++++ DATA FOR THE TASK

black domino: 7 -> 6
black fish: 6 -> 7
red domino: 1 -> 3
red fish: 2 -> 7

++++++++
++++ DATA FOR THE TASK

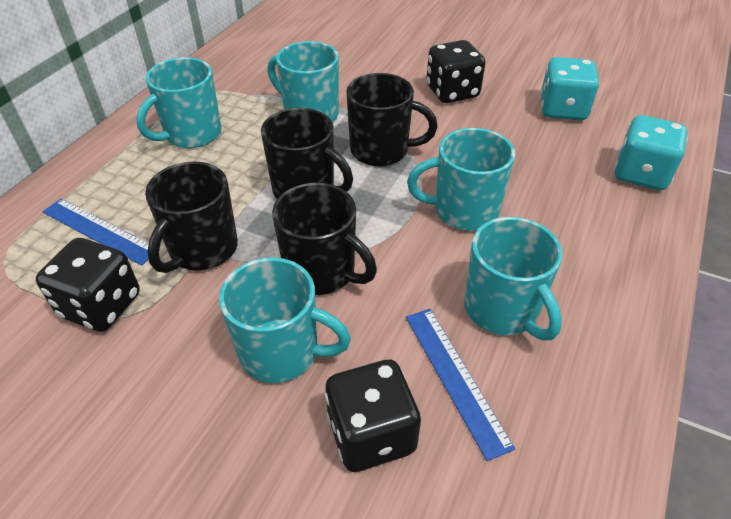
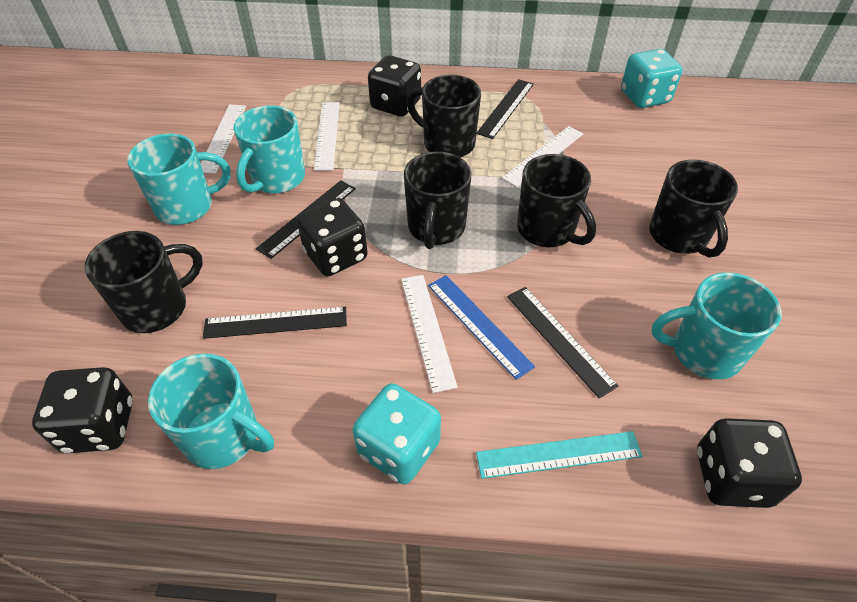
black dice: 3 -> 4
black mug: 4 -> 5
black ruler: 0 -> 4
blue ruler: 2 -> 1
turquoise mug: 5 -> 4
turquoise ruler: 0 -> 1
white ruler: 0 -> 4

++++++++
++++ DATA FOR THE TASK

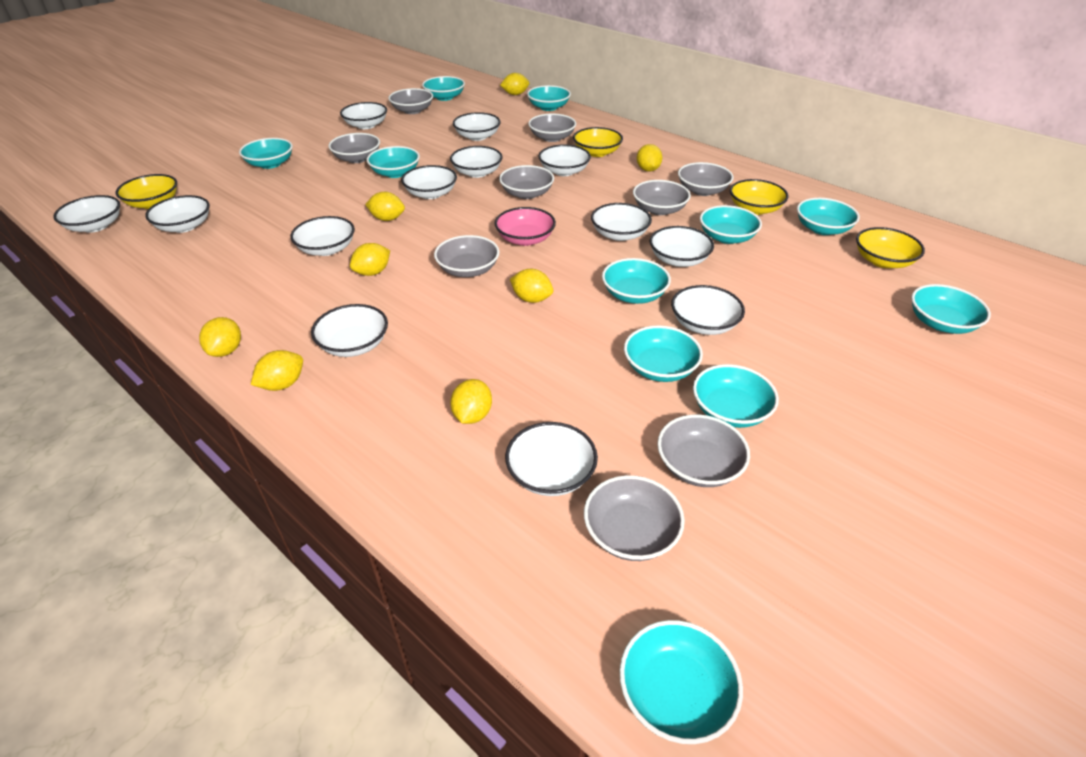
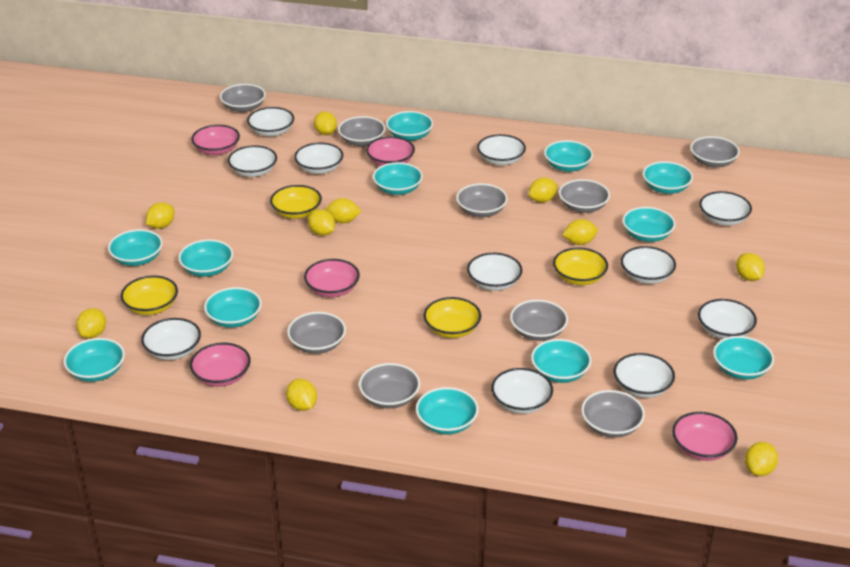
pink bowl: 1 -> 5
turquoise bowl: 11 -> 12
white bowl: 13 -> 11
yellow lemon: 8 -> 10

++++++++

Print again the lines of the entries above that fall between the line holding "black ruler: 0 -> 4" and the line holding "white ruler: 0 -> 4", inclusive, exactly as they stand.

black ruler: 0 -> 4
blue ruler: 2 -> 1
turquoise mug: 5 -> 4
turquoise ruler: 0 -> 1
white ruler: 0 -> 4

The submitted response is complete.